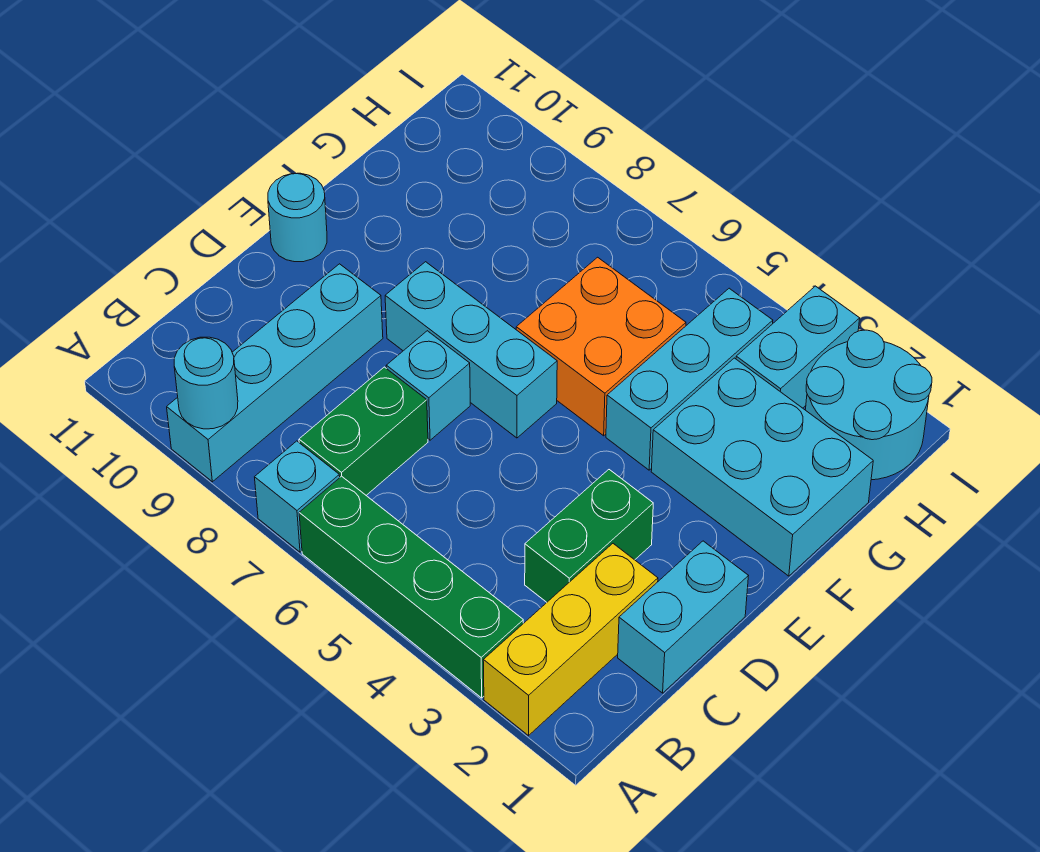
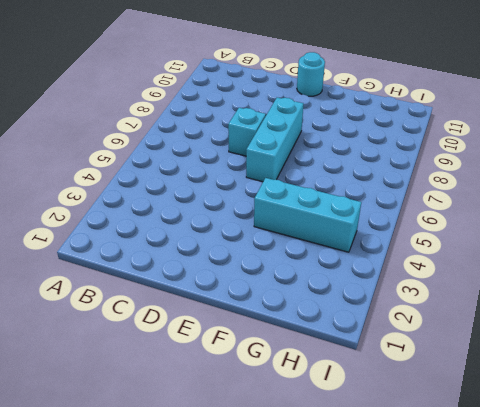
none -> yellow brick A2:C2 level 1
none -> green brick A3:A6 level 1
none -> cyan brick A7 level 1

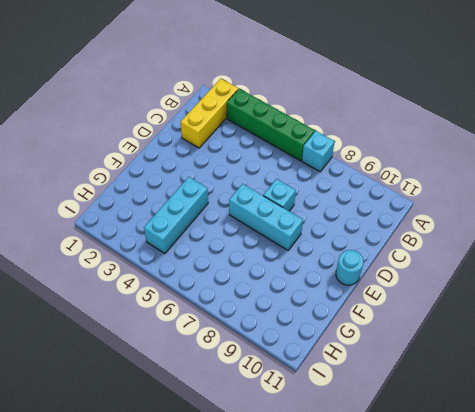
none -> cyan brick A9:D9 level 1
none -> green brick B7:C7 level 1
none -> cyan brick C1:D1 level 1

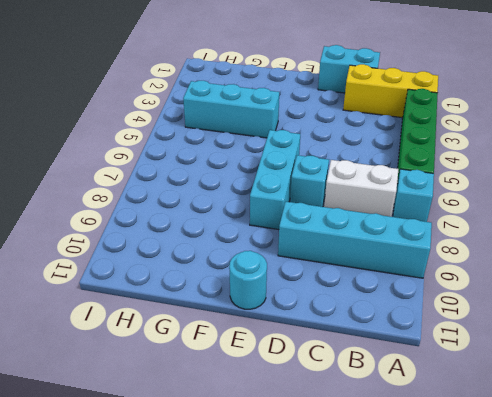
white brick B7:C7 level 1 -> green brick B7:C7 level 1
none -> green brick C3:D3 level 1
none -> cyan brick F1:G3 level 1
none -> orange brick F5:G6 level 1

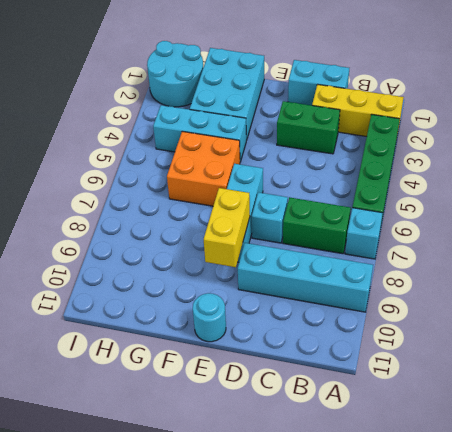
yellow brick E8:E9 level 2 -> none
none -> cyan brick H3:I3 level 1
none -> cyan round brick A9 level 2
----------
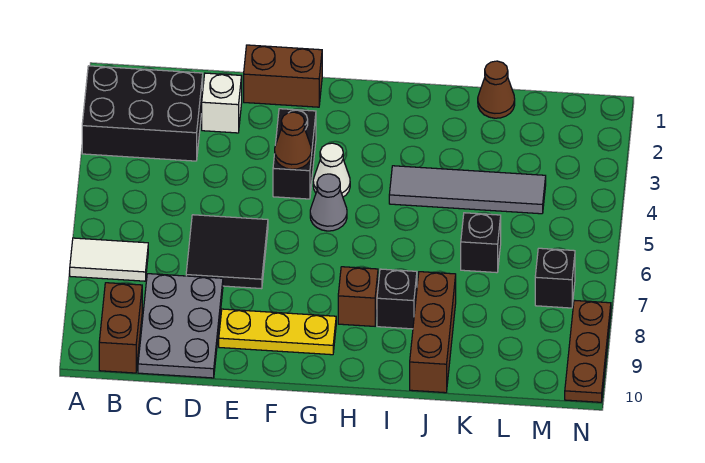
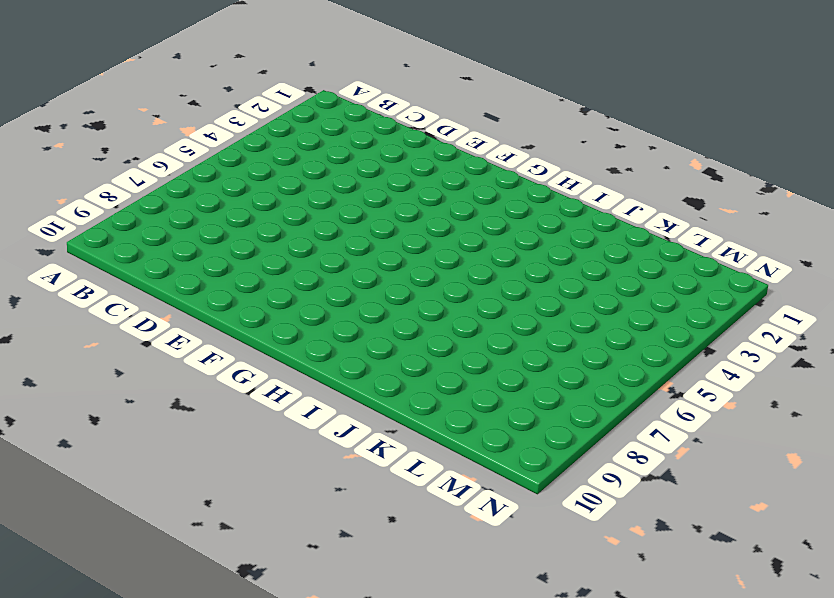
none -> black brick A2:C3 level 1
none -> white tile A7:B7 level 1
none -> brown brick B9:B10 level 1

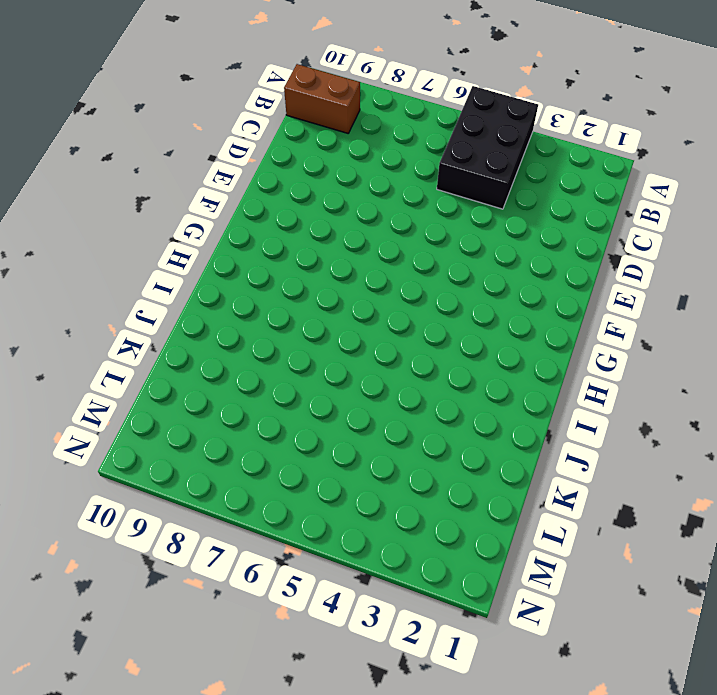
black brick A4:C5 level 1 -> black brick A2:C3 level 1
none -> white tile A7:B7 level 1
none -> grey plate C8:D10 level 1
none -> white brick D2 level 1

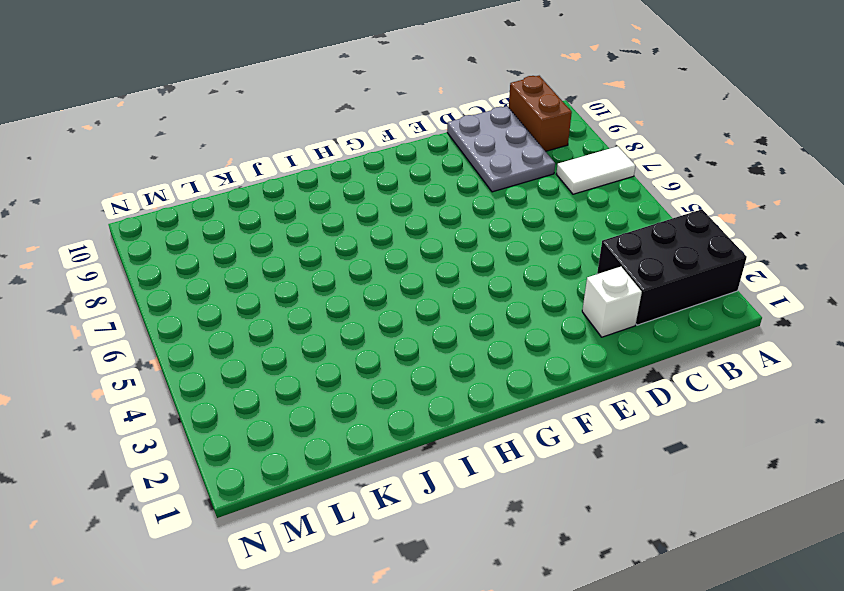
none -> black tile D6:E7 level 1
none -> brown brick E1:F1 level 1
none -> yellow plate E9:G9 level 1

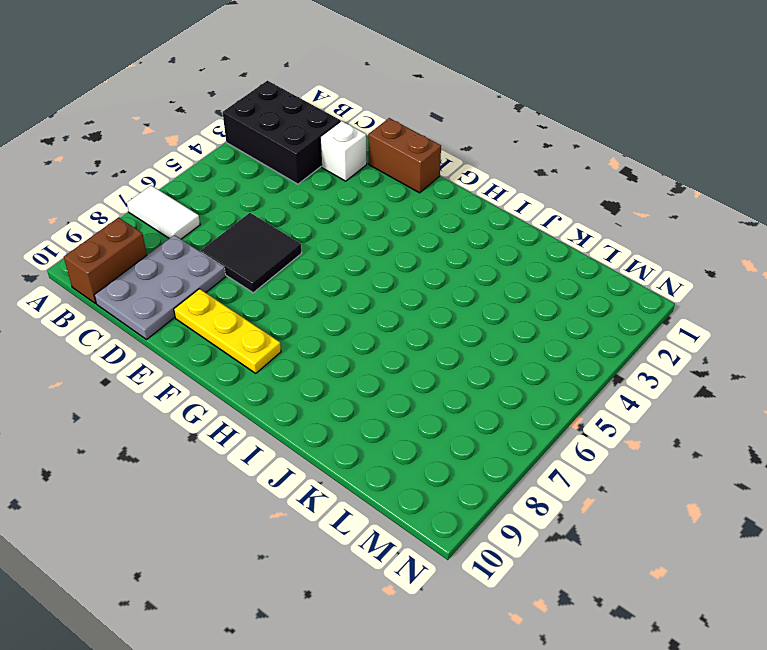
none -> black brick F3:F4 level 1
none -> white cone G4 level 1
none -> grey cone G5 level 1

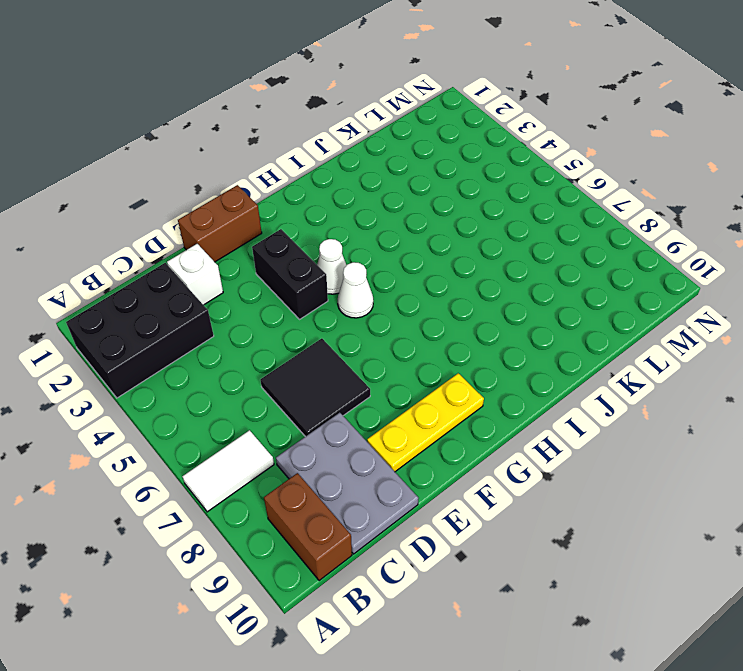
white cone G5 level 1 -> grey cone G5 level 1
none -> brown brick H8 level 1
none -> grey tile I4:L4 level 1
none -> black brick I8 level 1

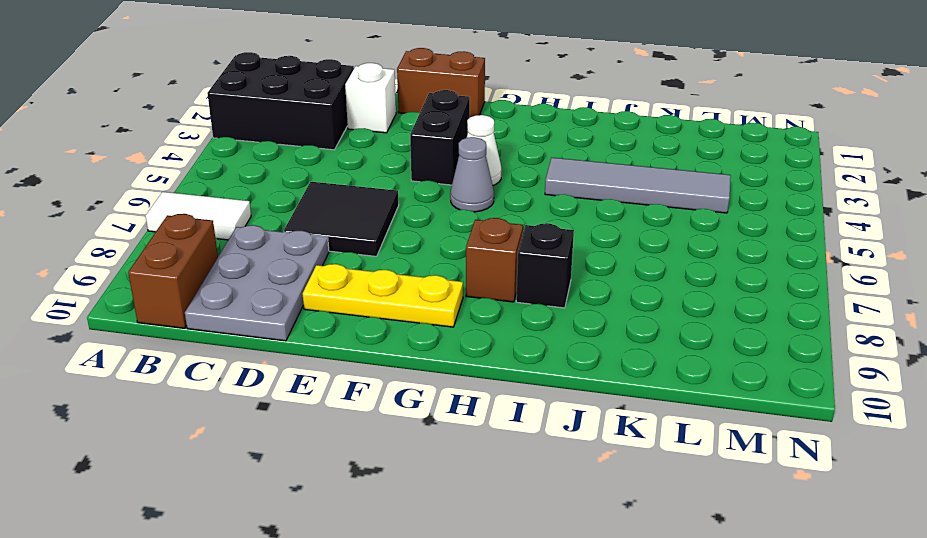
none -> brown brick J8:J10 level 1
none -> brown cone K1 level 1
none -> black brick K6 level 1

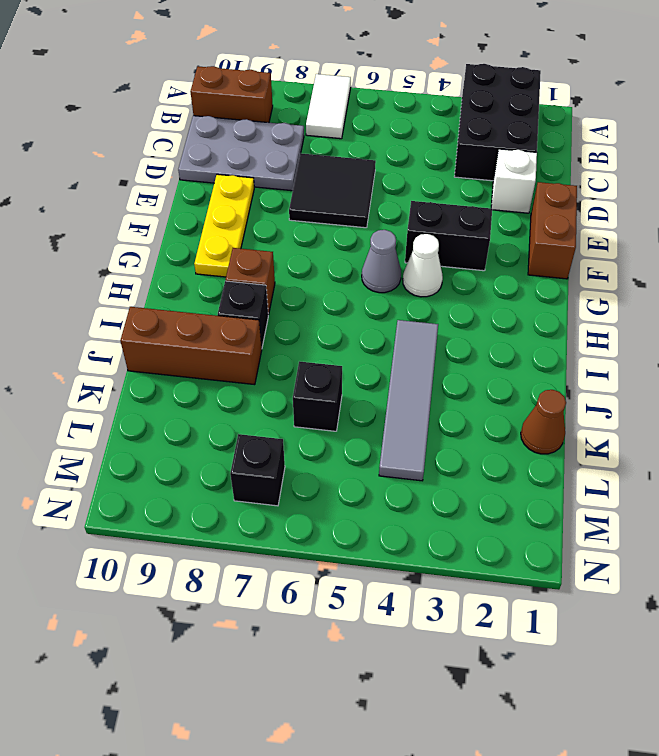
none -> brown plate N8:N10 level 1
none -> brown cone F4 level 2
----------
__PROBLEM STATEMENT__: Search the data for the word "green" and copy each line where it appears.

__RESPONSE FOR THIS EXERCISE__:
none -> green brick A3:A6 level 1
none -> green brick B7:C7 level 1
white brick B7:C7 level 1 -> green brick B7:C7 level 1
none -> green brick C3:D3 level 1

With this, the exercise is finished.